Information provided -
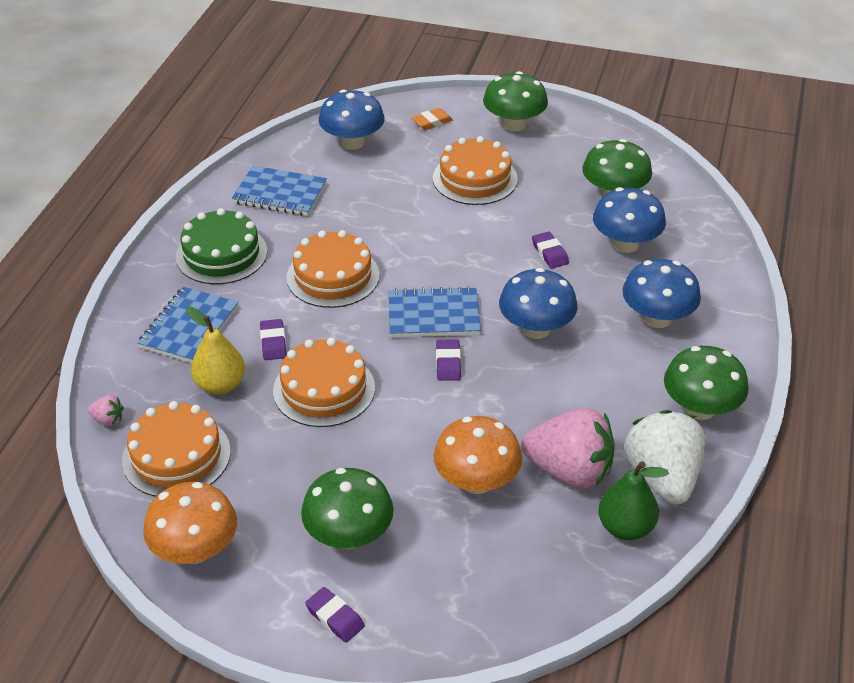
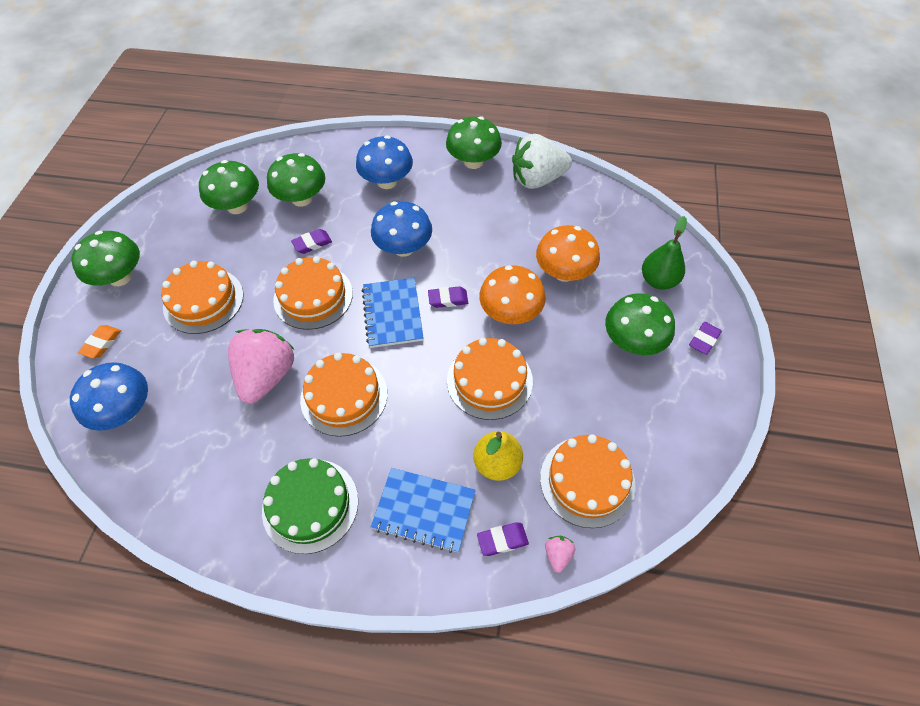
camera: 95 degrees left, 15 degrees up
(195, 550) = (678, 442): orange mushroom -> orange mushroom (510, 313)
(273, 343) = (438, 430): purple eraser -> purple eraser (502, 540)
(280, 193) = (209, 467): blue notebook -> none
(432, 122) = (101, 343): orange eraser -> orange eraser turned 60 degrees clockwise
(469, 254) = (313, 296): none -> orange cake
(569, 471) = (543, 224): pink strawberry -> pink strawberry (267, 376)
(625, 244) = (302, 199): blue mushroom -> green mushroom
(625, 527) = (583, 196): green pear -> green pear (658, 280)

What the task asks -
In the copy, include every record exactly and no pictures.

Answer space -
camera: 95 degrees left, 15 degrees up
(195, 550) = (678, 442): orange mushroom -> orange mushroom (510, 313)
(273, 343) = (438, 430): purple eraser -> purple eraser (502, 540)
(280, 193) = (209, 467): blue notebook -> none
(432, 122) = (101, 343): orange eraser -> orange eraser turned 60 degrees clockwise
(469, 254) = (313, 296): none -> orange cake
(569, 471) = (543, 224): pink strawberry -> pink strawberry (267, 376)
(625, 244) = (302, 199): blue mushroom -> green mushroom
(625, 527) = (583, 196): green pear -> green pear (658, 280)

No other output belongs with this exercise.